* **What the task requires**: Check each line of the data below for the word "DIGITS", then extract the ones that have it.

(Revision tracking records)

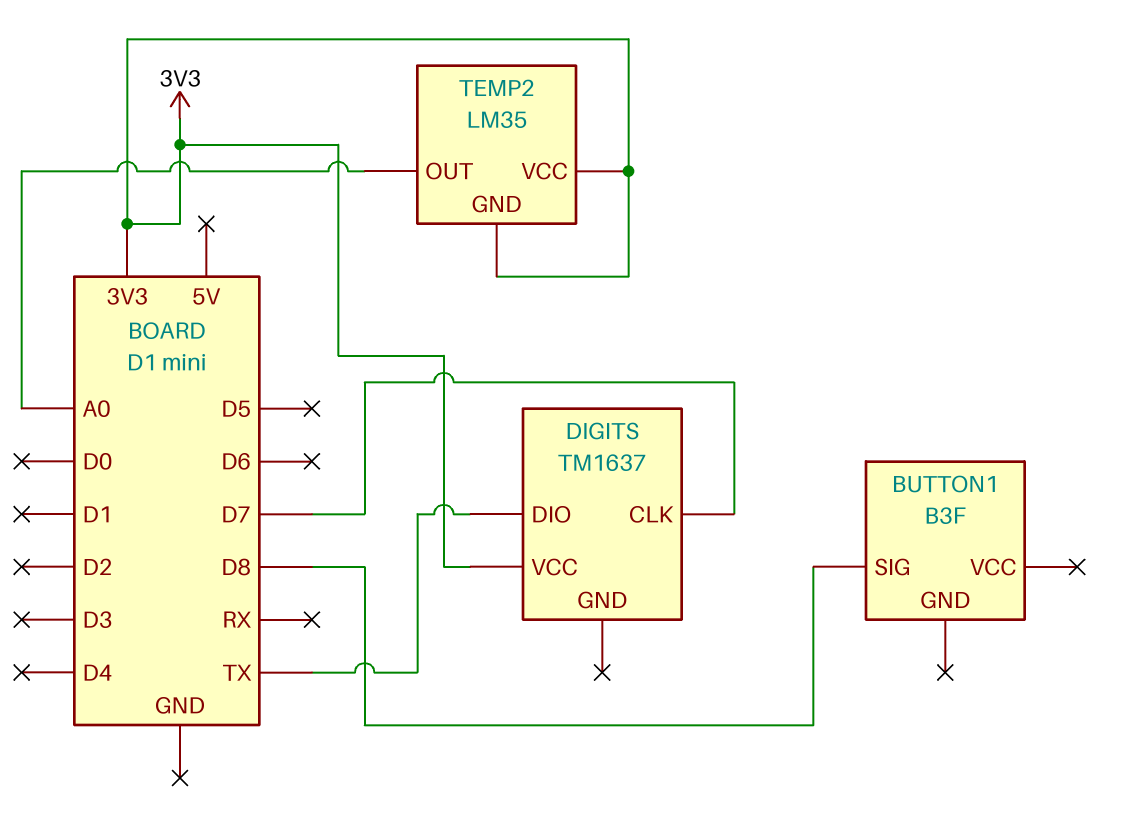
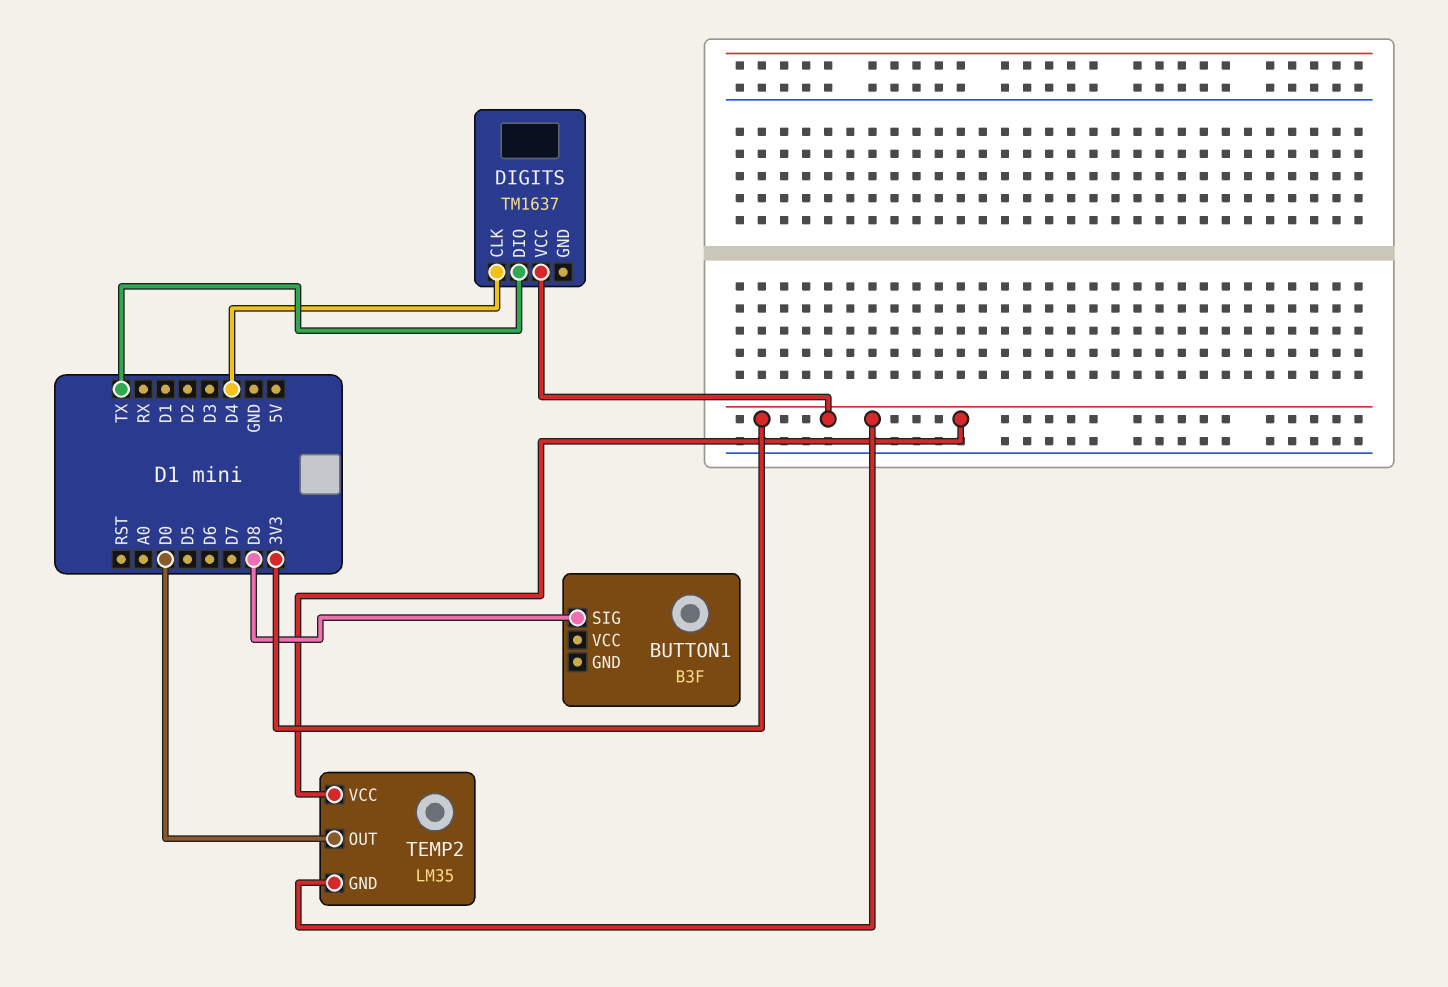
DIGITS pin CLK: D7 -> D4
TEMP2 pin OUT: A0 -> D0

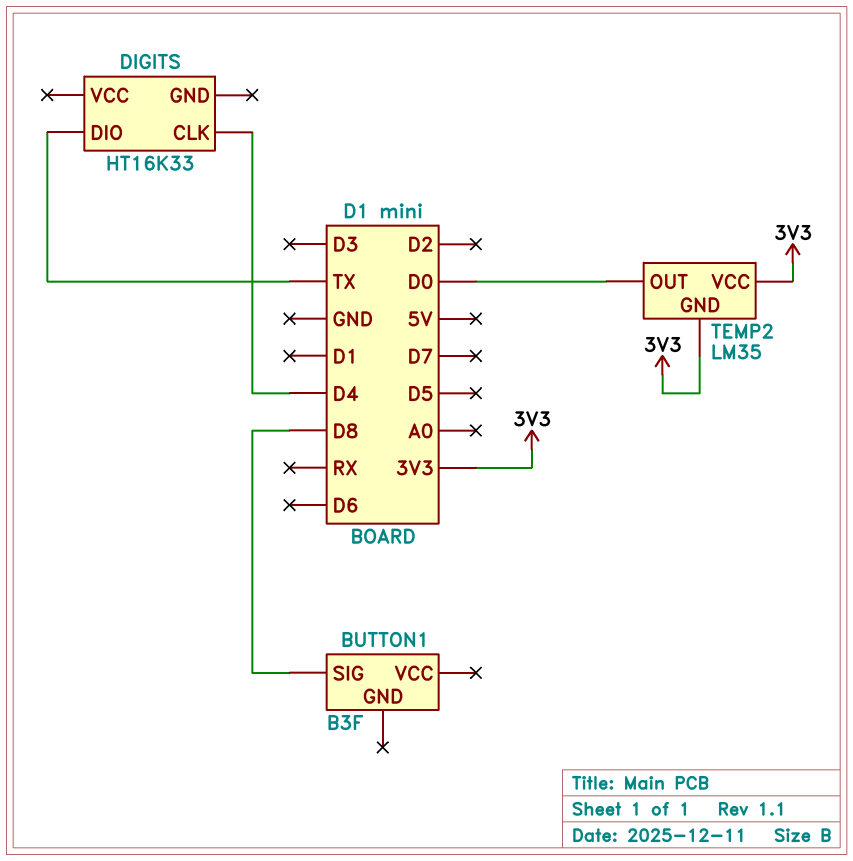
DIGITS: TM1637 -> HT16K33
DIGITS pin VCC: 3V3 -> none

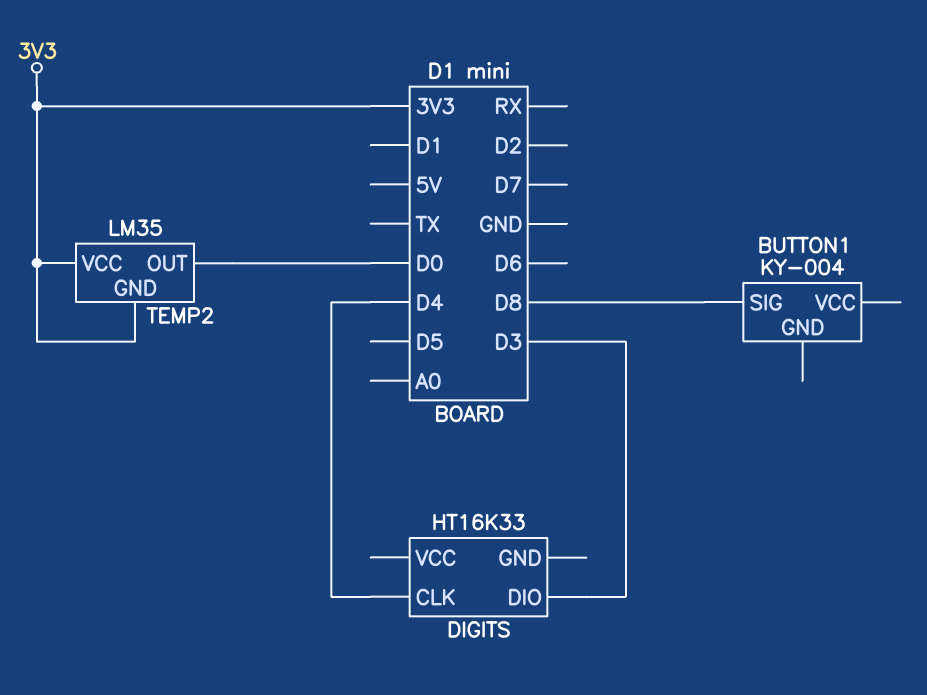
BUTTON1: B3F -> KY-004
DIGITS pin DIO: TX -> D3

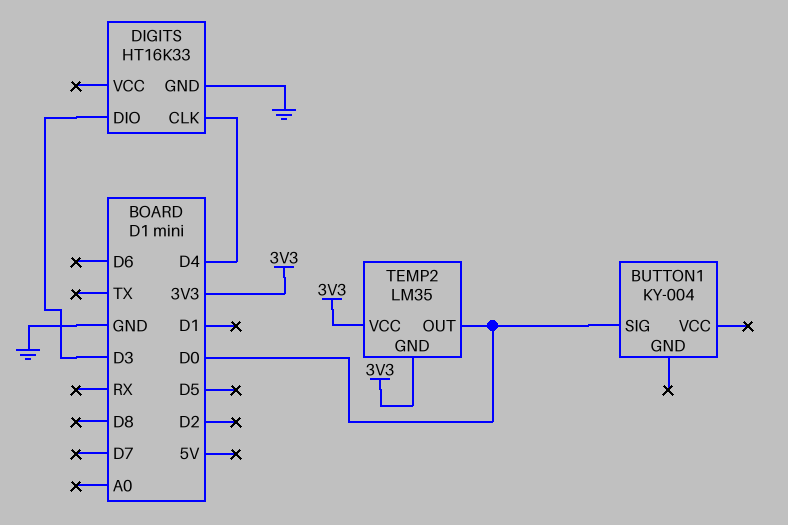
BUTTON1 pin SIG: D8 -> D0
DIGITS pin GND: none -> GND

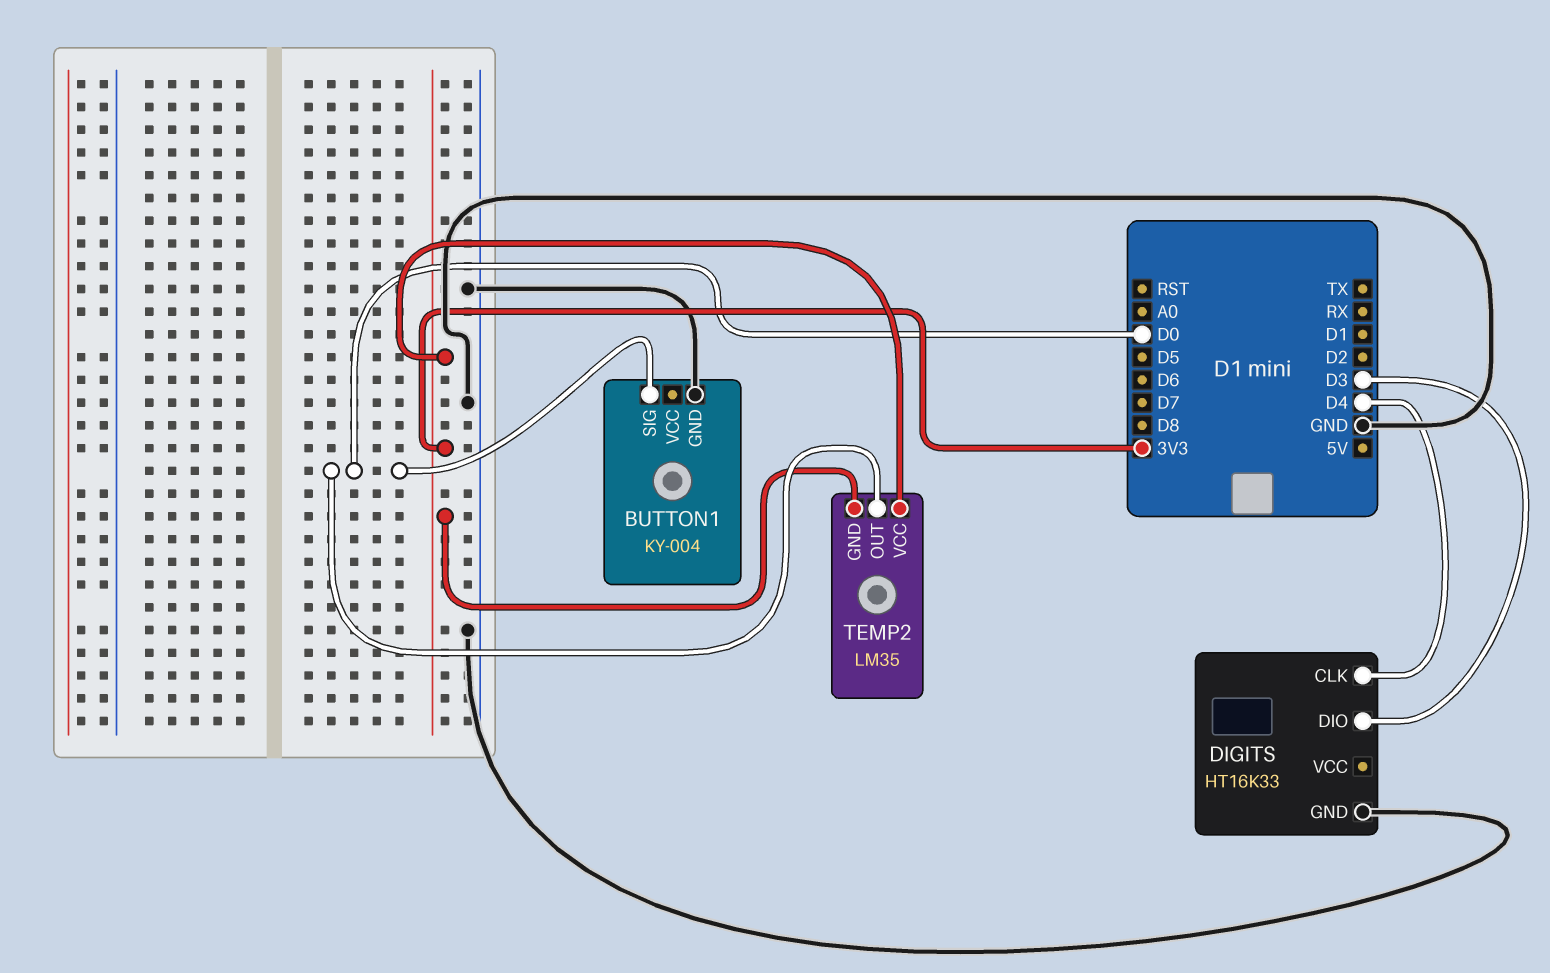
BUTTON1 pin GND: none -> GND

* **Problem solution**:
DIGITS pin CLK: D7 -> D4
DIGITS: TM1637 -> HT16K33
DIGITS pin VCC: 3V3 -> none
DIGITS pin DIO: TX -> D3
DIGITS pin GND: none -> GND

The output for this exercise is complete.